--- PROBLEM ---
Except for the pictures, output the records in full and exactly.

Difference listings:
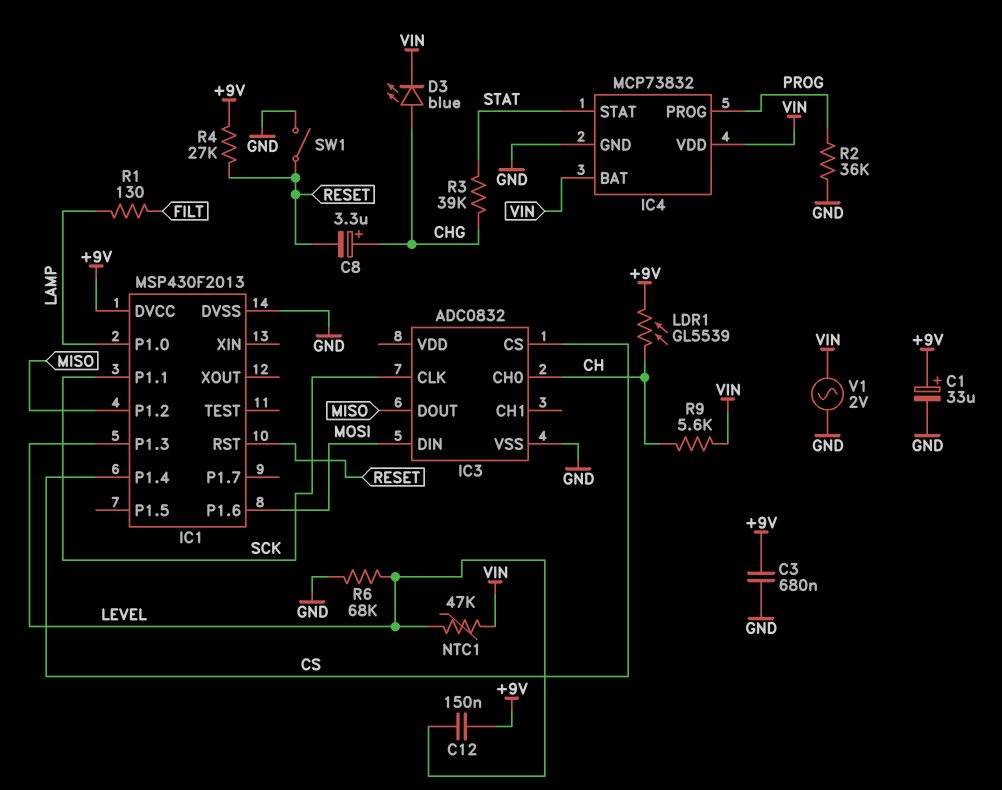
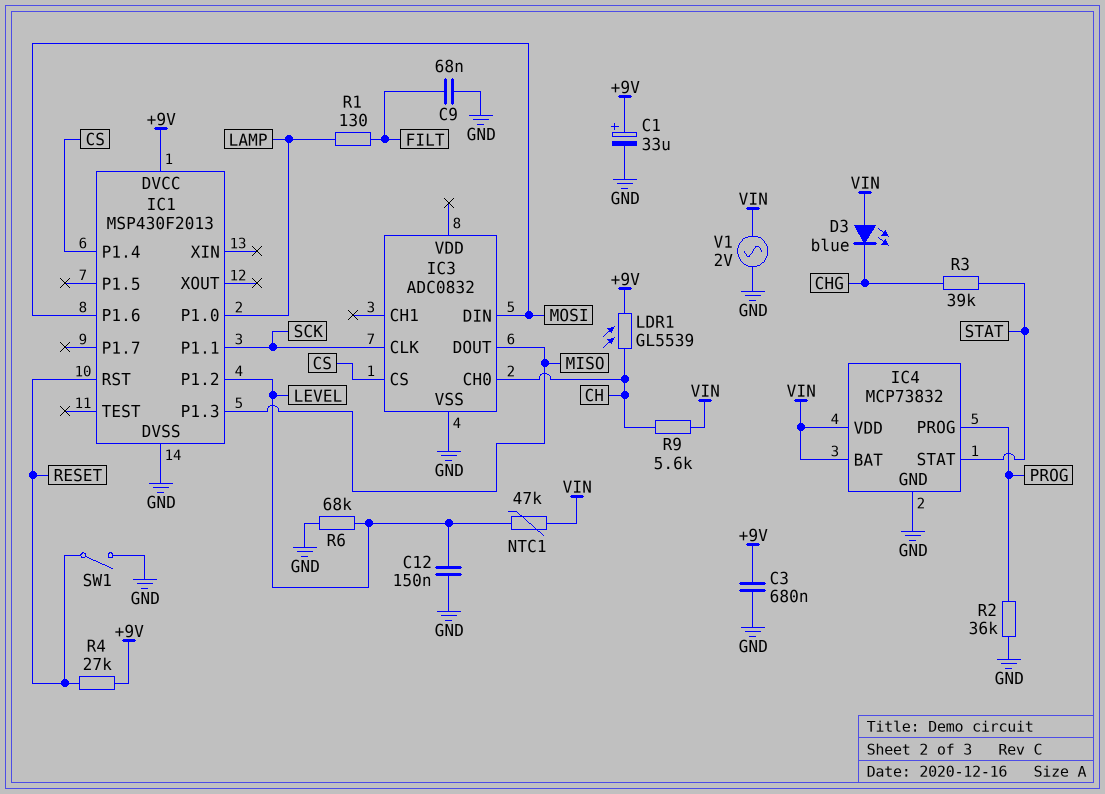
C8: 3.3uF (plus CHG, minus RESET) -> none
C9: none -> 68nF (FILT, GND)
C12: 150nF (+9V, LEVEL) -> 150nF (GND, LEVEL)
D3: LED blue (A CHG, K VIN) -> LED blue (A VIN, K CHG)
IC1 pin P1.2: MISO -> LEVEL
IC1 pin P1.3: LEVEL -> MISO

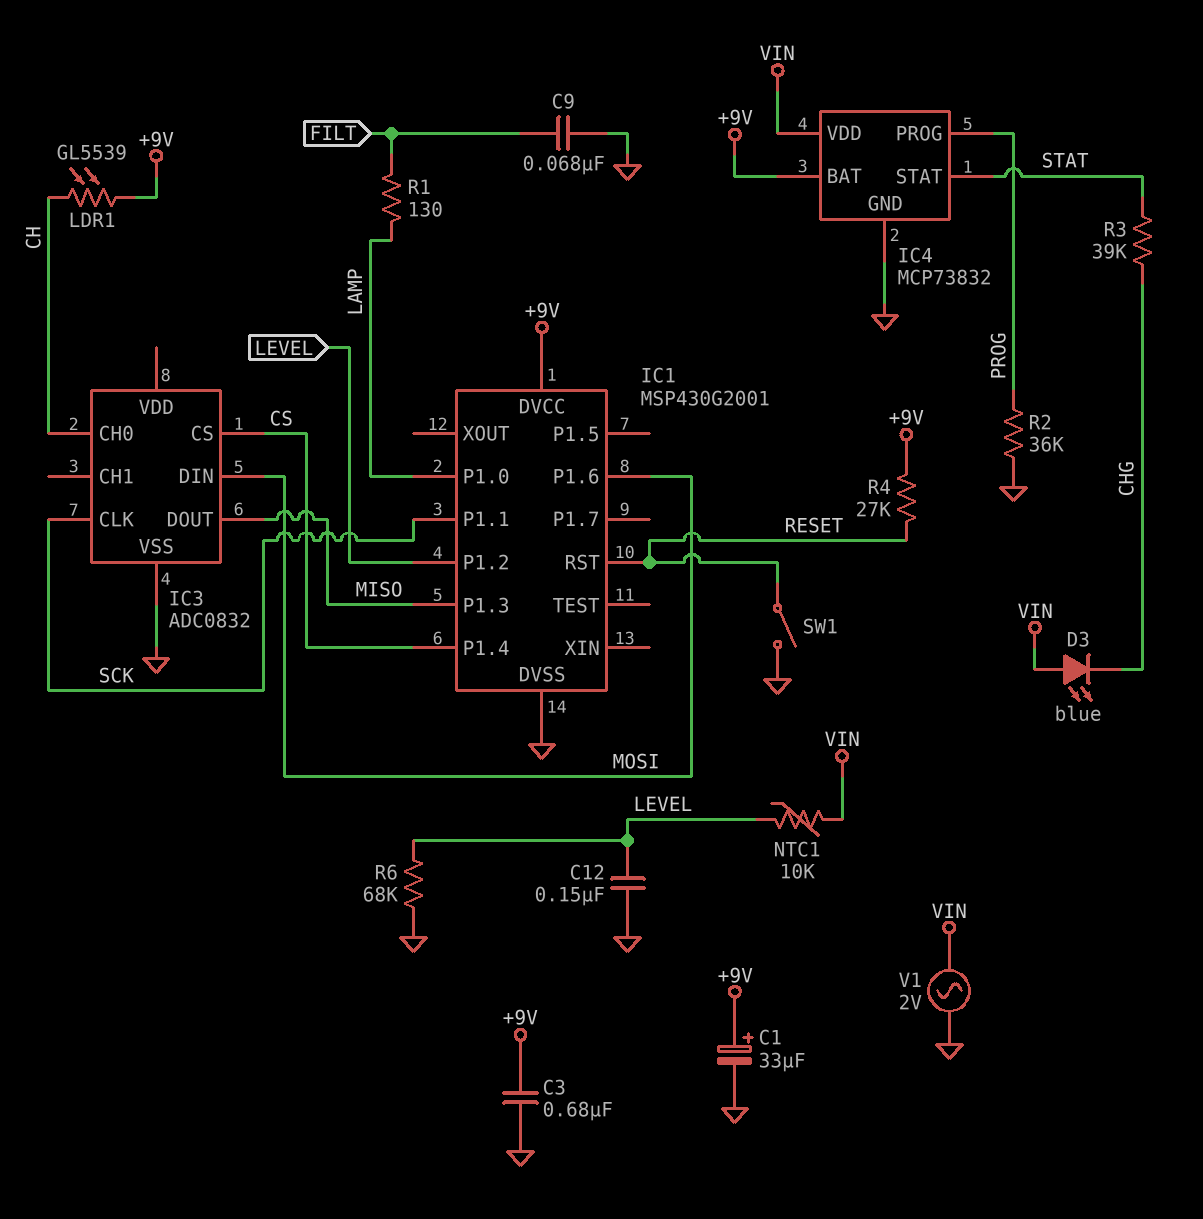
IC1: MSP430F2013 -> MSP430G2001
IC4 pin BAT: VIN -> +9V
NTC1: 47k (LEVEL, VIN) -> 10k (LEVEL, VIN)
R9: 5.6k (CH, VIN) -> none

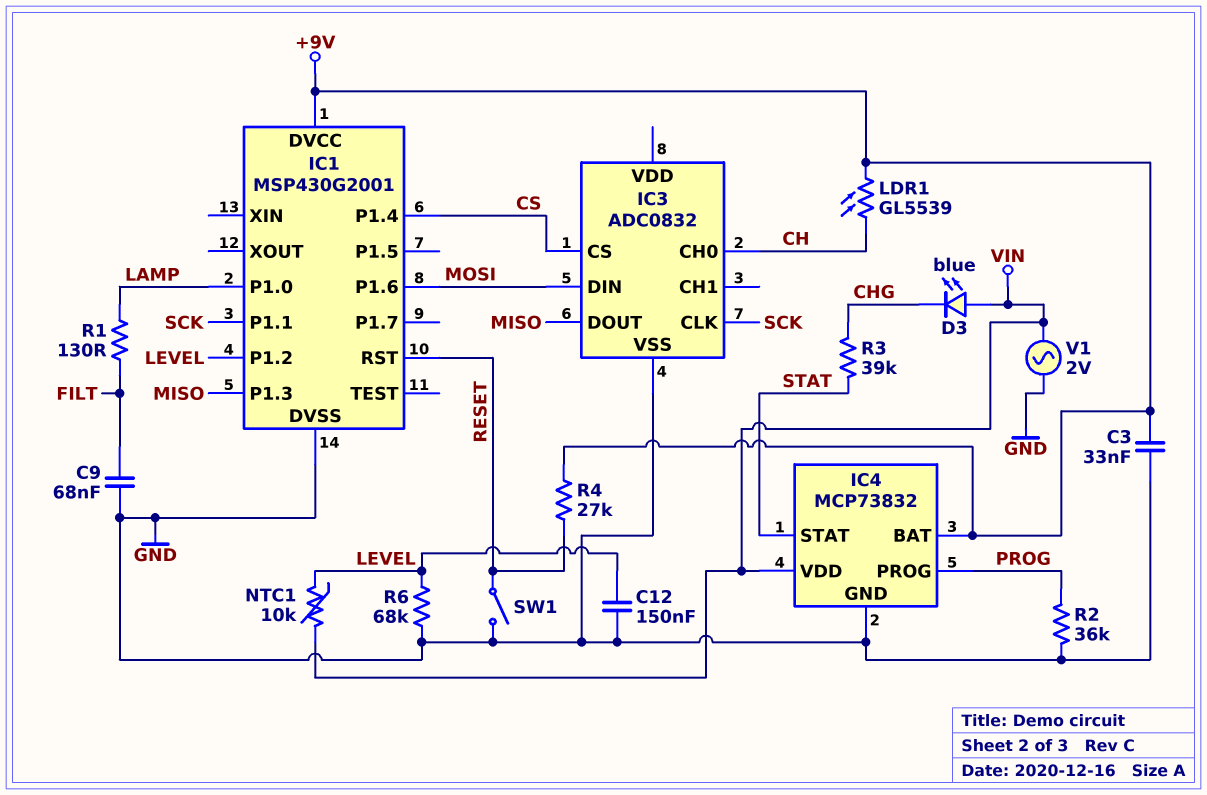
C1: 33uF (plus +9V, minus GND) -> none
C3: 680nF (+9V, GND) -> 33nF (+9V, GND)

--- REPLY ---
C8: 3.3uF (plus CHG, minus RESET) -> none
C9: none -> 68nF (FILT, GND)
C12: 150nF (+9V, LEVEL) -> 150nF (GND, LEVEL)
D3: LED blue (A CHG, K VIN) -> LED blue (A VIN, K CHG)
IC1 pin P1.2: MISO -> LEVEL
IC1 pin P1.3: LEVEL -> MISO

IC1: MSP430F2013 -> MSP430G2001
IC4 pin BAT: VIN -> +9V
NTC1: 47k (LEVEL, VIN) -> 10k (LEVEL, VIN)
R9: 5.6k (CH, VIN) -> none

C1: 33uF (plus +9V, minus GND) -> none
C3: 680nF (+9V, GND) -> 33nF (+9V, GND)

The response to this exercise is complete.